**Problem to solve:** Every line from the one bearing "SW2: button (N_4, N_29) -> button (GND, N_4)" through the last line of the records below is to be output exactly, and no other line; leave out the pictures.
* * * * * * * * *
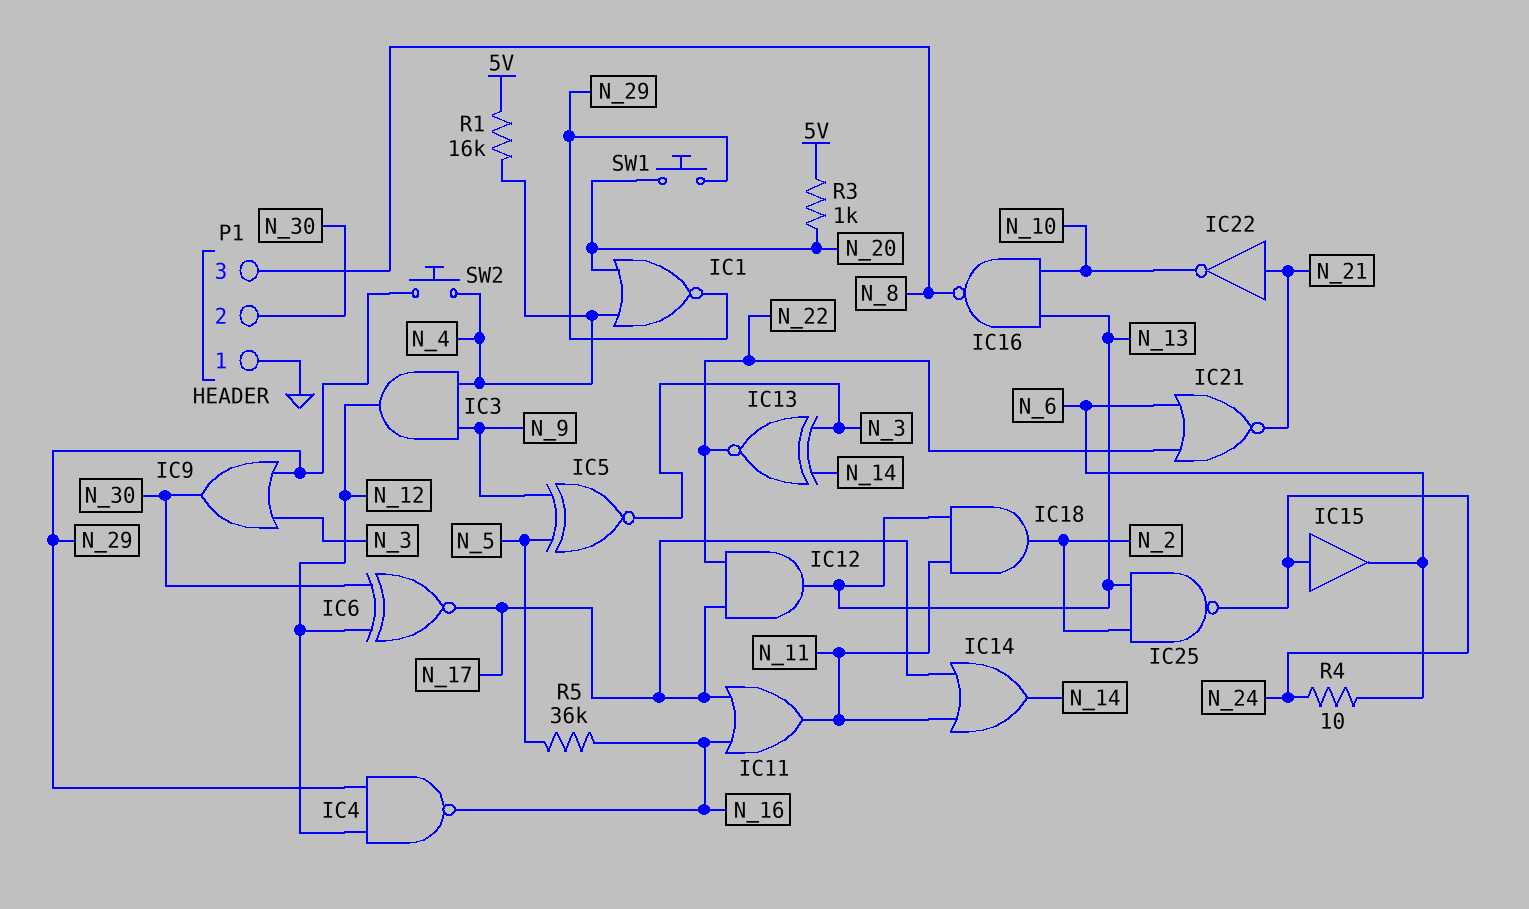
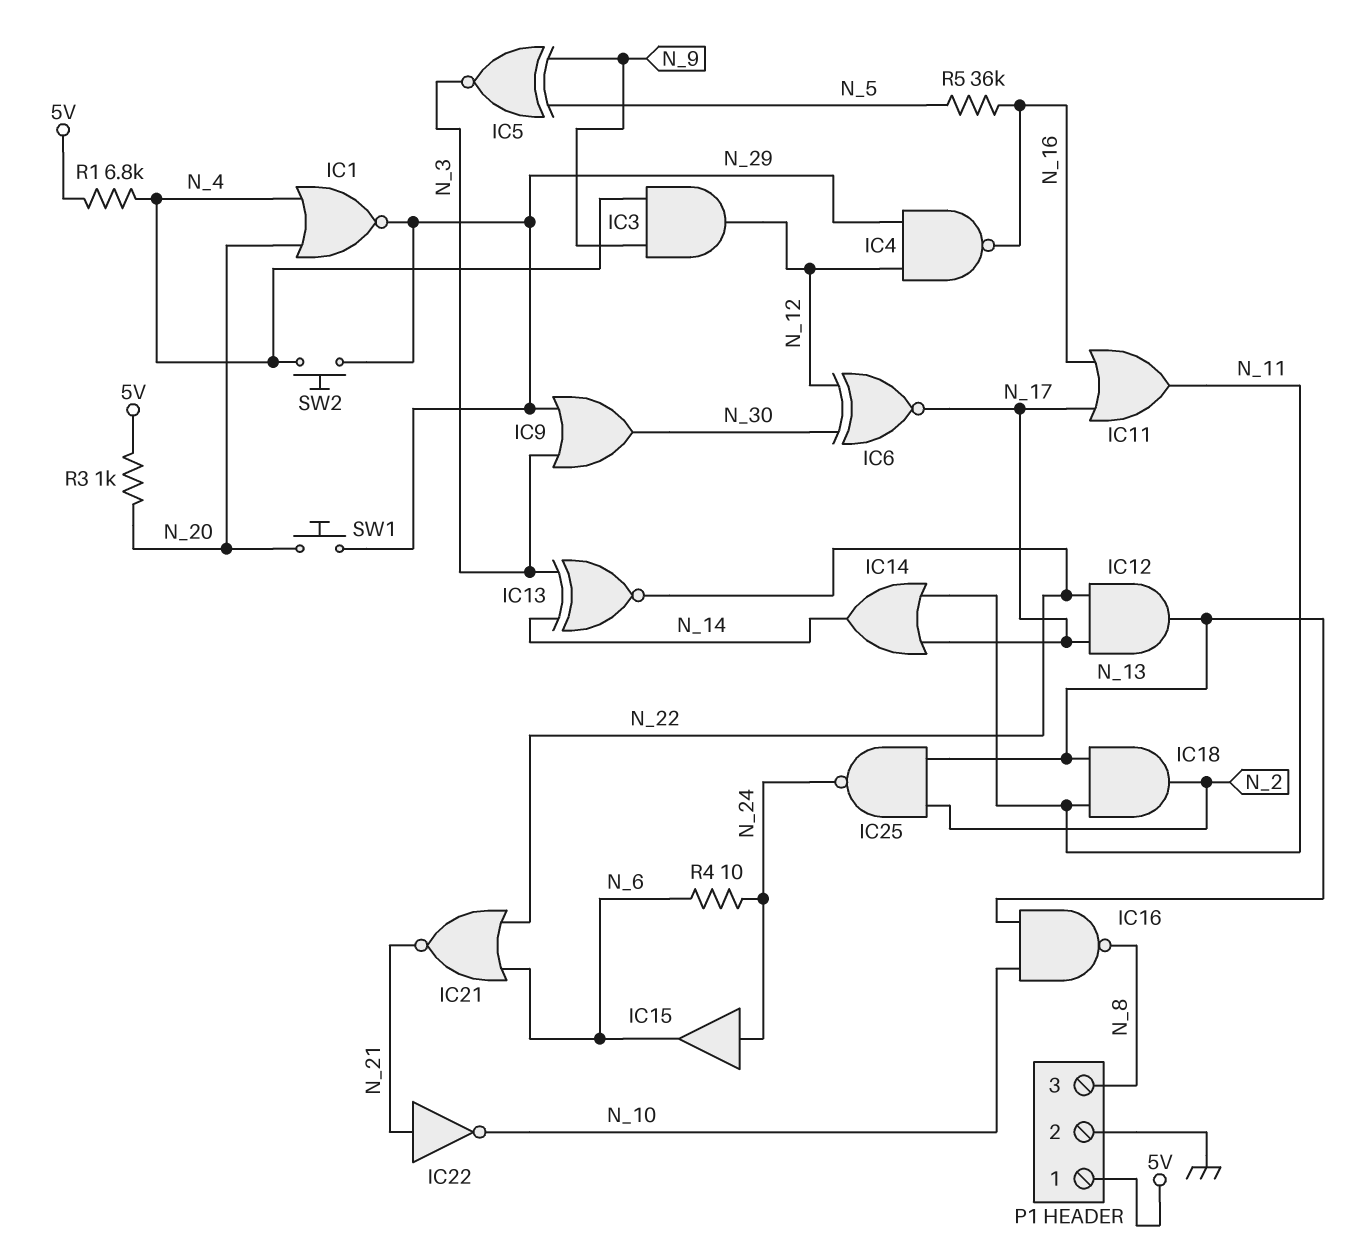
P1 pin 1: GND -> 5V
P1 pin 2: N_30 -> GND
R1: 16k (5V, N_4) -> 6.8k (5V, N_4)

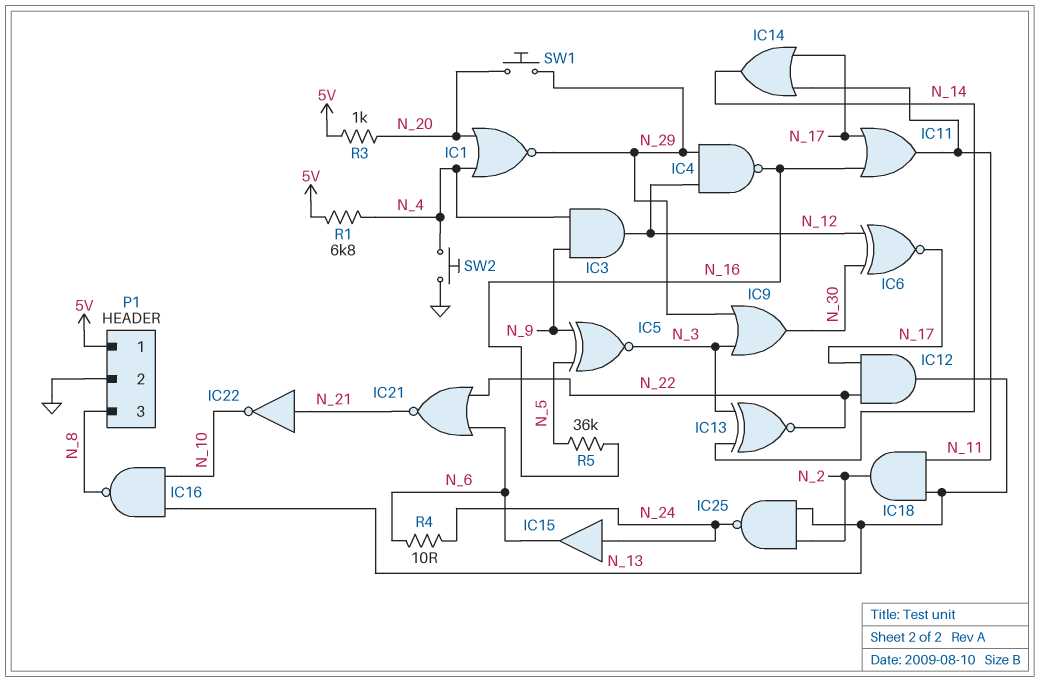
SW2: button (N_4, N_29) -> button (GND, N_4)

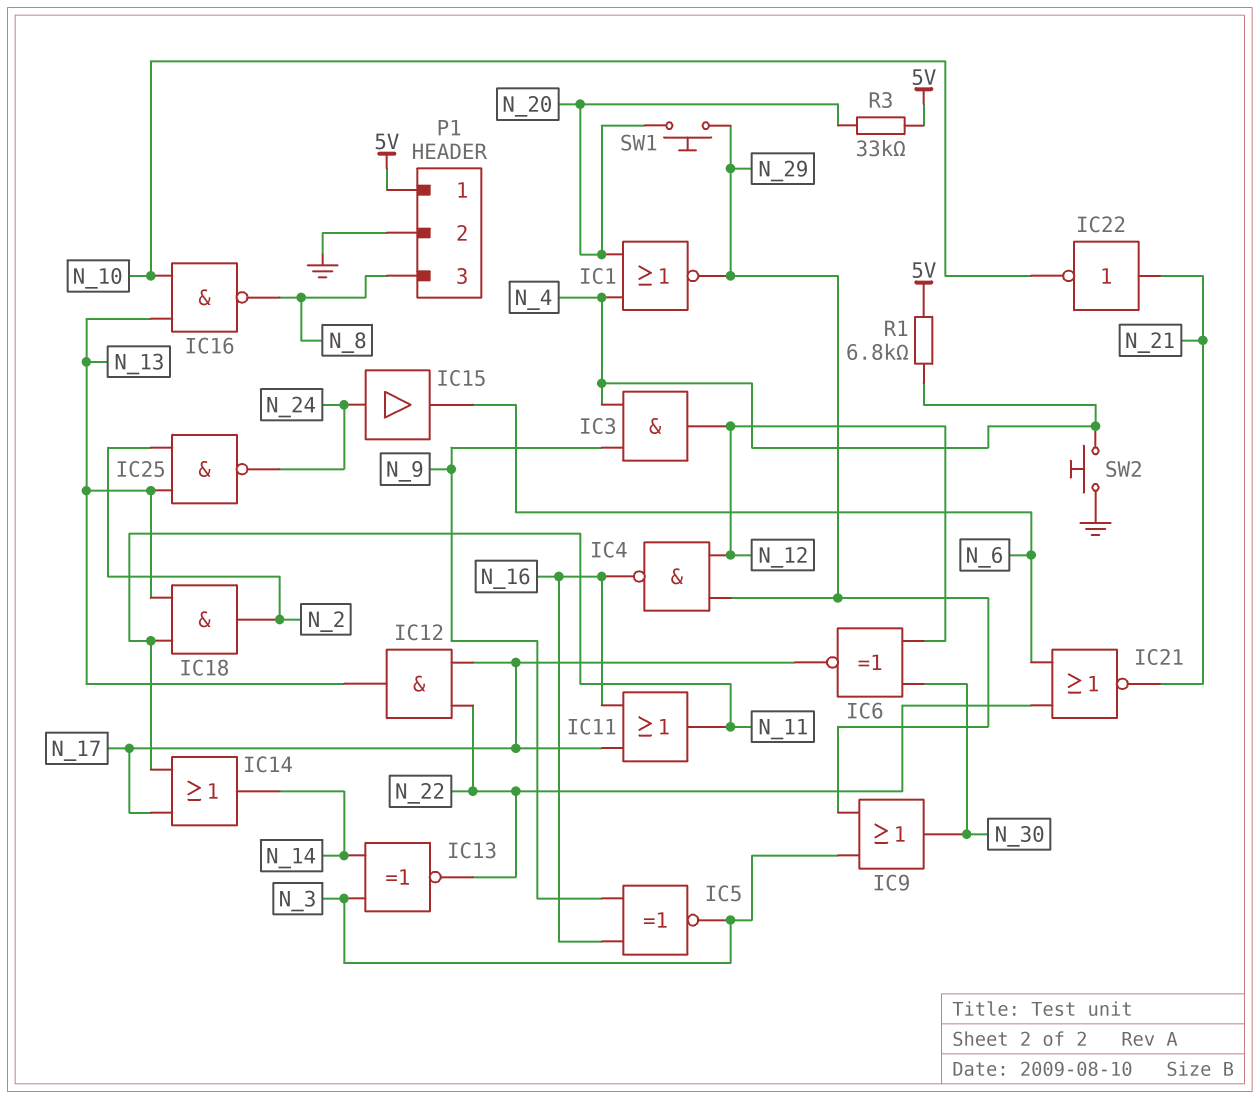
IC5: XNOR (in N_5, in N_9, out N_3) -> XNOR (in N_9, in N_16, out N_3)
R3: 1k (5V, N_20) -> 33k (5V, N_20)
R4: 10 (N_6, N_24) -> none
R5: 36k (N_5, N_16) -> none

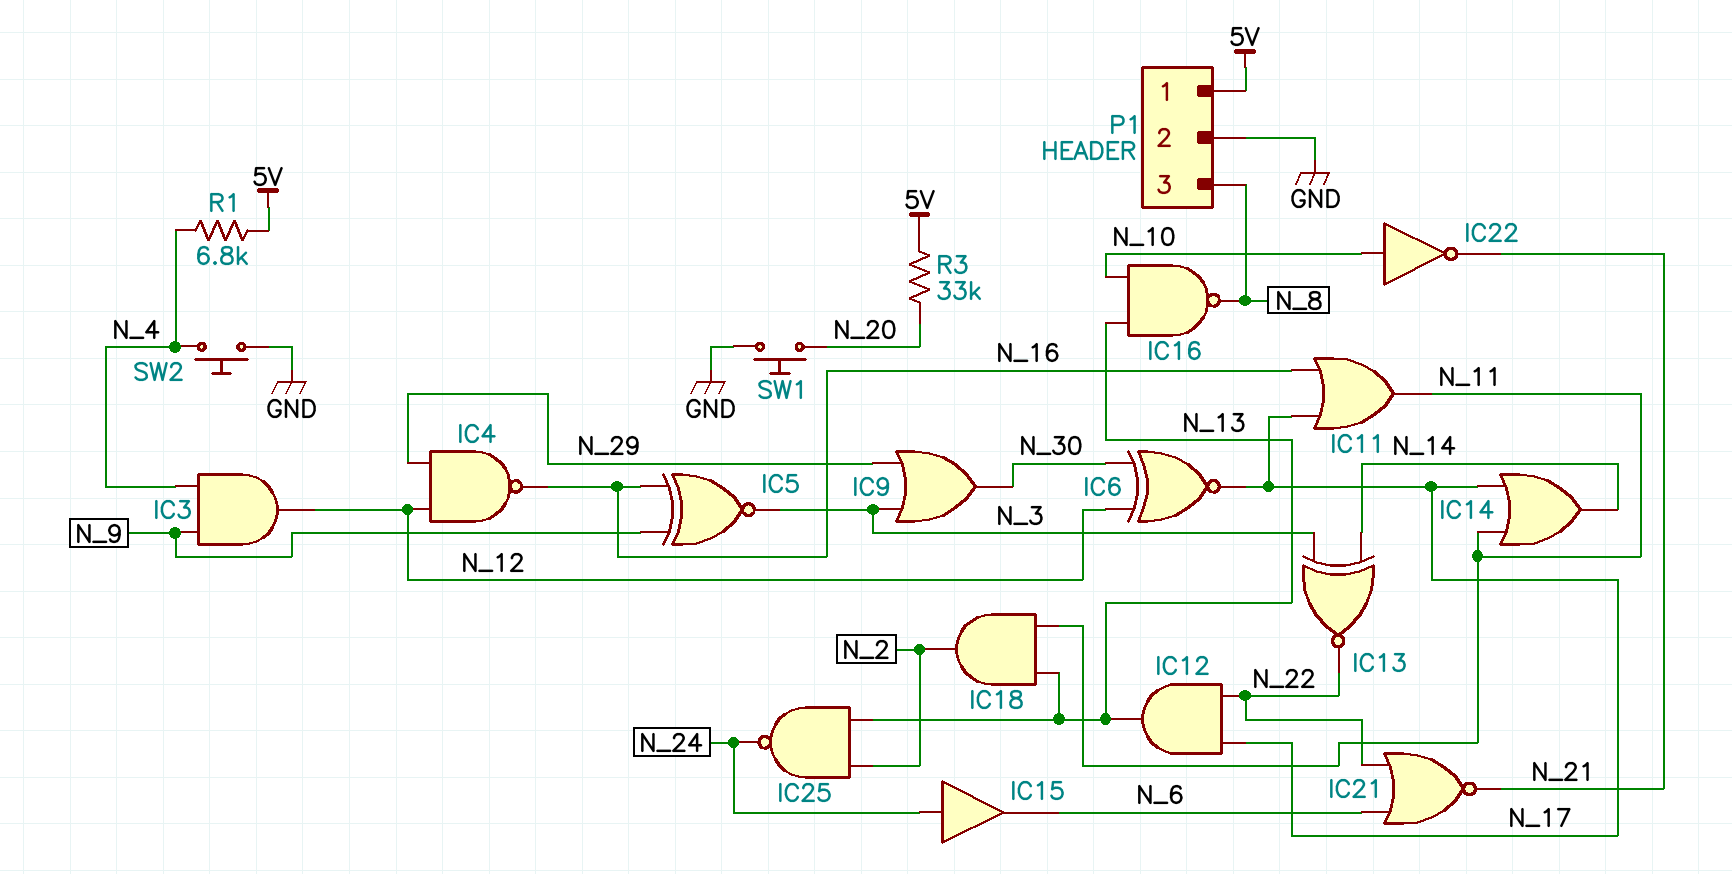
IC1: NOR (in N_4, in N_20, out N_29) -> none
IC22: NOT (in N_21, out N_10) -> NOT (in N_10, out N_21)
SW1: button (N_20, N_29) -> button (GND, N_20)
* * * * * * * * *
**Response below:**
SW2: button (N_4, N_29) -> button (GND, N_4)

IC5: XNOR (in N_5, in N_9, out N_3) -> XNOR (in N_9, in N_16, out N_3)
R3: 1k (5V, N_20) -> 33k (5V, N_20)
R4: 10 (N_6, N_24) -> none
R5: 36k (N_5, N_16) -> none

IC1: NOR (in N_4, in N_20, out N_29) -> none
IC22: NOT (in N_21, out N_10) -> NOT (in N_10, out N_21)
SW1: button (N_20, N_29) -> button (GND, N_20)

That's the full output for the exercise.